Exercise description:
Give again, word for word, each line of the data from the first through the one containing "Someone carried the hammer in bright orange from <436, 495>". Pictures stay out.

Scene edit records:
════════════════
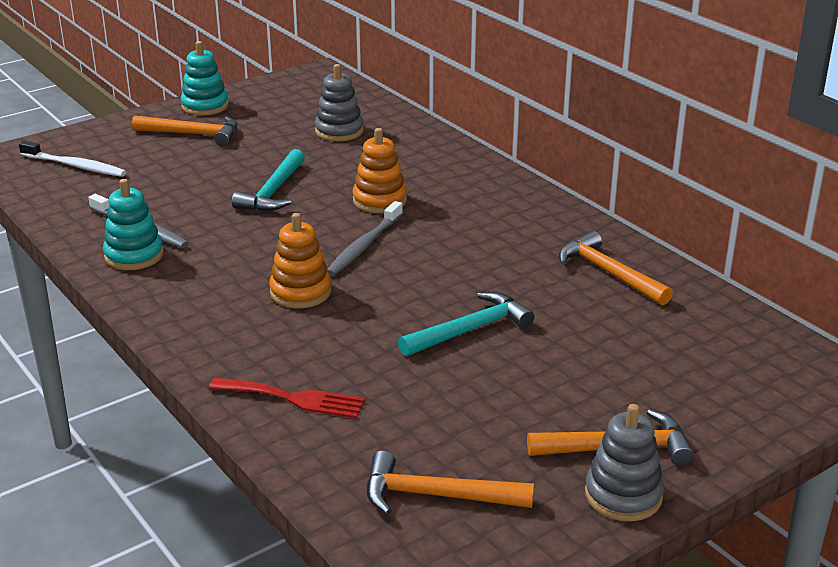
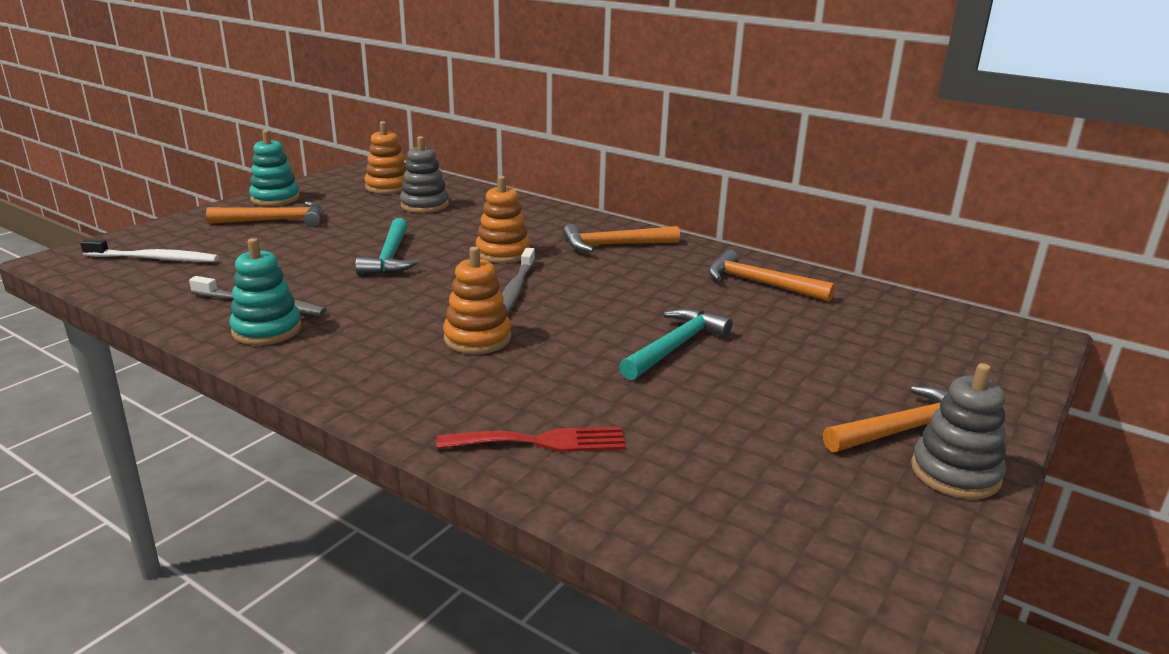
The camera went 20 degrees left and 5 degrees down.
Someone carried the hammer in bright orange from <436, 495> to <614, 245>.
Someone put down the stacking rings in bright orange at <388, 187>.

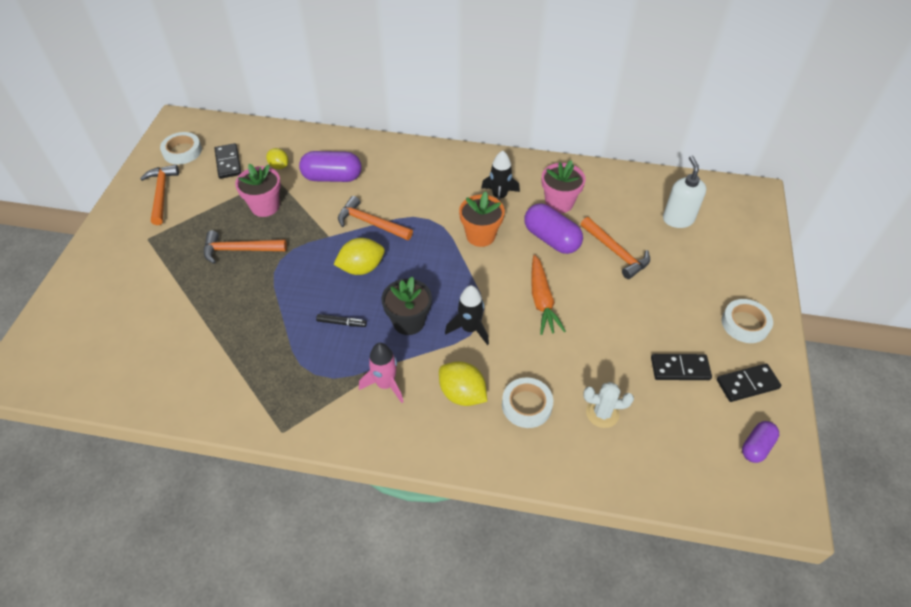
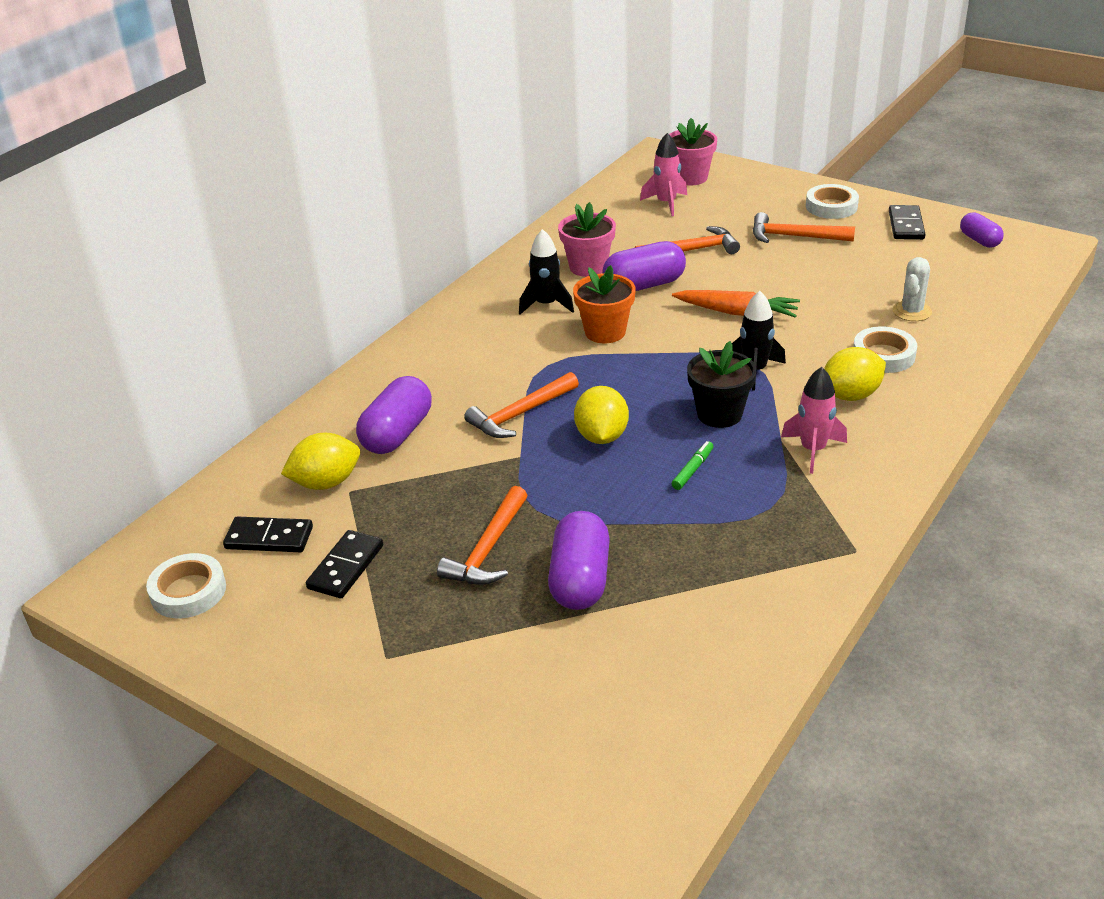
The camera went 65 degrees left and 15 degrees down.
Someone scaled the citrus fruit in bright yellow at <279, 166> by 1.60.
Someone swapped the soap dispenser in pure white at <678, 219> for the toy rocket in rosy at <666, 203>.
Someone carried the plant pot in rosy from <265, 206> to <690, 177>.
Someone carried the hammer in bright orange from <161, 194> to <794, 237>.
Someone repainted the marker pen in ebony at <341, 323>, which became the marker pen in emerald at <692, 470>.
Someone carried the domino piece in ebony from <680, 369> to <346, 567>.
Someone put down the pill shape in royal purple at <580, 580>.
════════════════
Exercise response:
The camera went 20 degrees left and 5 degrees down.
Someone carried the hammer in bright orange from <436, 495> to <614, 245>.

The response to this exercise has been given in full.